▶ **STATED GOAL**:
Pick out every line in the data below that contains the string "kern", and copy each of those lines in full.

(Saved entries)

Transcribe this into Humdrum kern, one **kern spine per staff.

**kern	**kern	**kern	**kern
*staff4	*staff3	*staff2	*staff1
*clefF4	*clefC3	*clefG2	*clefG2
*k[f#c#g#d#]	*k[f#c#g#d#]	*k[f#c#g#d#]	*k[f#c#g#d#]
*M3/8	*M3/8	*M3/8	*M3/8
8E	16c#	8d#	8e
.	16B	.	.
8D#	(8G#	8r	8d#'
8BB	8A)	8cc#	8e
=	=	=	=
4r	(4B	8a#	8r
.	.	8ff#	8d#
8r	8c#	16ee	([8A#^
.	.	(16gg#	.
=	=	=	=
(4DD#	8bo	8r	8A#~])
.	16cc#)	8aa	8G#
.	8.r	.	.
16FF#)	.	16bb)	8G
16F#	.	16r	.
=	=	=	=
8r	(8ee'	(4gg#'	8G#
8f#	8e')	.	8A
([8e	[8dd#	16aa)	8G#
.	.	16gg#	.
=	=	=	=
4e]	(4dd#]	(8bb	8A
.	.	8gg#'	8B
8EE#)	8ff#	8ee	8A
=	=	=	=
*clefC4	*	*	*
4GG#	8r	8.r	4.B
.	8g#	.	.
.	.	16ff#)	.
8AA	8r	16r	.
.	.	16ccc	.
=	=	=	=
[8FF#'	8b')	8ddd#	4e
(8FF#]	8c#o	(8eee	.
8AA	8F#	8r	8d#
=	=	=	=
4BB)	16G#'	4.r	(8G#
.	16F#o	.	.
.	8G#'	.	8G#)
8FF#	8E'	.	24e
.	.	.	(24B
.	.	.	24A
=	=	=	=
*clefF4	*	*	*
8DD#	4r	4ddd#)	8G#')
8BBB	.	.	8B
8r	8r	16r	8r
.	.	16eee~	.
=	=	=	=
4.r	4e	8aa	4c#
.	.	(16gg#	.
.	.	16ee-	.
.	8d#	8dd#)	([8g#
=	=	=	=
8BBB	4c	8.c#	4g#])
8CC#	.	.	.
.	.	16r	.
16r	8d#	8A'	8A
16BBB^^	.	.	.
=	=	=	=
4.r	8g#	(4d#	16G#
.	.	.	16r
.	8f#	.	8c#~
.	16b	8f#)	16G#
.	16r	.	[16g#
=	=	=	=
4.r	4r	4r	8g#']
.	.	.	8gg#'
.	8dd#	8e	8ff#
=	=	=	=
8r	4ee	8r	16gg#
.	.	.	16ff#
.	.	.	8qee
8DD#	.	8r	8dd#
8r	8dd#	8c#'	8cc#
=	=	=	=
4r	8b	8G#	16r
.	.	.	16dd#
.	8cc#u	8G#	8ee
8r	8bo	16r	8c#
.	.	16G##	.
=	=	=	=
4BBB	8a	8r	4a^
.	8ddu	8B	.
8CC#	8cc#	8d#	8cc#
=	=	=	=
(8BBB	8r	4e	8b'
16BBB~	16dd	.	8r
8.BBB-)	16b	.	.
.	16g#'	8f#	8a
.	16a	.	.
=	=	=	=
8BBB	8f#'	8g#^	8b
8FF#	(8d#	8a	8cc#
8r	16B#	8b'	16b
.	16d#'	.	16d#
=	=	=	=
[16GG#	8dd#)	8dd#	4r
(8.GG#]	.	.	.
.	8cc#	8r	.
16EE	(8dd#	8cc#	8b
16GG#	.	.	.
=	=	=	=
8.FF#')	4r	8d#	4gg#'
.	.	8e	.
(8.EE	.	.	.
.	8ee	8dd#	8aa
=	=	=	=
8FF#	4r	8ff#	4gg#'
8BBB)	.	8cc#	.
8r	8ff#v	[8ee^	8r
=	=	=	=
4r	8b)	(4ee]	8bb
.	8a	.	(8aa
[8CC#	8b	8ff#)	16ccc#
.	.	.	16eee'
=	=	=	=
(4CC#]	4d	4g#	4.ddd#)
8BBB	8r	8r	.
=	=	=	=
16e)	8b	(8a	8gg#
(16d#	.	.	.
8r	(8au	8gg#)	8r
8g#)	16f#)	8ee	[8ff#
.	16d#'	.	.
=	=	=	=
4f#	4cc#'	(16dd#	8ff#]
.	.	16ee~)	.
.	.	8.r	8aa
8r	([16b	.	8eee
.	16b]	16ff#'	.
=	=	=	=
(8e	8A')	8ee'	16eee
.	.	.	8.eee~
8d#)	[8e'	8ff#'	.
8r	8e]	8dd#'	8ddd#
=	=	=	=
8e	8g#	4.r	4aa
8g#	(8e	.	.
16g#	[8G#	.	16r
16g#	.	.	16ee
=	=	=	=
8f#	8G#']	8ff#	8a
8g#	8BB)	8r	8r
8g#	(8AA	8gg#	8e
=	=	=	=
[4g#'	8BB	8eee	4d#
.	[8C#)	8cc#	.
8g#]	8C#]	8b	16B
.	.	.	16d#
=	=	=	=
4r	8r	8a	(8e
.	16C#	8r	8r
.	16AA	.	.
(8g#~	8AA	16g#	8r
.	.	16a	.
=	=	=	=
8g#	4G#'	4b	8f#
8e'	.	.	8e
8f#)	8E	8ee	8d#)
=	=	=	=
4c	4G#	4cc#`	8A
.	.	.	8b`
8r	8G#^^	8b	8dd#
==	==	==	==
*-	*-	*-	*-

▶ **SOLUTION FOR THIS TASK**:
Transcribe this into Humdrum kern, one **kern spine per staff.
**kern	**kern	**kern	**kern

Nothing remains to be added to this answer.